-- START STORED ROWS --

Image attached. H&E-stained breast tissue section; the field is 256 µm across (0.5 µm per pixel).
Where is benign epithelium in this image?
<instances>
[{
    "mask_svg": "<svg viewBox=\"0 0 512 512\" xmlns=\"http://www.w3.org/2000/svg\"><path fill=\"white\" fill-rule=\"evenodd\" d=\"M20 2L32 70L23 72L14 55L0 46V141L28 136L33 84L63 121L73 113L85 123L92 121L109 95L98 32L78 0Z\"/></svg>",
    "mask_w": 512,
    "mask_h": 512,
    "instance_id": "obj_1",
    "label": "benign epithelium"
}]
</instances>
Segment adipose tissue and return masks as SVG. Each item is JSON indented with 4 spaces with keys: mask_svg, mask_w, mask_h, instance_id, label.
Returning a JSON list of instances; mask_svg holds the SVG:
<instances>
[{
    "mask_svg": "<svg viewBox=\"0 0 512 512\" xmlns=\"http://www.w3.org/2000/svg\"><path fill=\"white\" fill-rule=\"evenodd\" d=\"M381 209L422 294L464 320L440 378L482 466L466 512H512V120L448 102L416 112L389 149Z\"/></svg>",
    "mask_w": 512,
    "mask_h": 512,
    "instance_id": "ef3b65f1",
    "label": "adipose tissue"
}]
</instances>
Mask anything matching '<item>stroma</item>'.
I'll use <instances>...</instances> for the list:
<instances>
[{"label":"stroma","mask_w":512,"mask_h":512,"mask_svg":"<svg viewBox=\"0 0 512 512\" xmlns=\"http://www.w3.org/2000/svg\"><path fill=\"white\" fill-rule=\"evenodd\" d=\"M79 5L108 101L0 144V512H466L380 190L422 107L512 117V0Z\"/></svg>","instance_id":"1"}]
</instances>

-- END STORED ROWS --

WHAT YOU SHOULD DO =>
Write every line of the material above again, exactly.

ANSWER BELOW =>
Image attached. H&E-stained breast tissue section; the field is 256 µm across (0.5 µm per pixel).
Where is benign epithelium in this image?
<instances>
[{
    "mask_svg": "<svg viewBox=\"0 0 512 512\" xmlns=\"http://www.w3.org/2000/svg\"><path fill=\"white\" fill-rule=\"evenodd\" d=\"M20 2L32 70L23 72L14 55L0 46V141L28 136L33 84L63 121L73 113L85 123L92 121L109 95L98 32L78 0Z\"/></svg>",
    "mask_w": 512,
    "mask_h": 512,
    "instance_id": "obj_1",
    "label": "benign epithelium"
}]
</instances>
Segment adipose tissue and return masks as SVG. Each item is JSON indented with 4 spaces with keys: mask_svg, mask_w, mask_h, instance_id, label.
Returning a JSON list of instances; mask_svg holds the SVG:
<instances>
[{
    "mask_svg": "<svg viewBox=\"0 0 512 512\" xmlns=\"http://www.w3.org/2000/svg\"><path fill=\"white\" fill-rule=\"evenodd\" d=\"M381 209L422 294L464 320L440 378L482 466L466 512H512V120L448 102L416 112L389 149Z\"/></svg>",
    "mask_w": 512,
    "mask_h": 512,
    "instance_id": "ef3b65f1",
    "label": "adipose tissue"
}]
</instances>
Mask anything matching '<item>stroma</item>'.
I'll use <instances>...</instances> for the list:
<instances>
[{"label":"stroma","mask_w":512,"mask_h":512,"mask_svg":"<svg viewBox=\"0 0 512 512\" xmlns=\"http://www.w3.org/2000/svg\"><path fill=\"white\" fill-rule=\"evenodd\" d=\"M79 5L108 101L0 144V512H466L380 190L422 107L512 117V0Z\"/></svg>","instance_id":"1"}]
</instances>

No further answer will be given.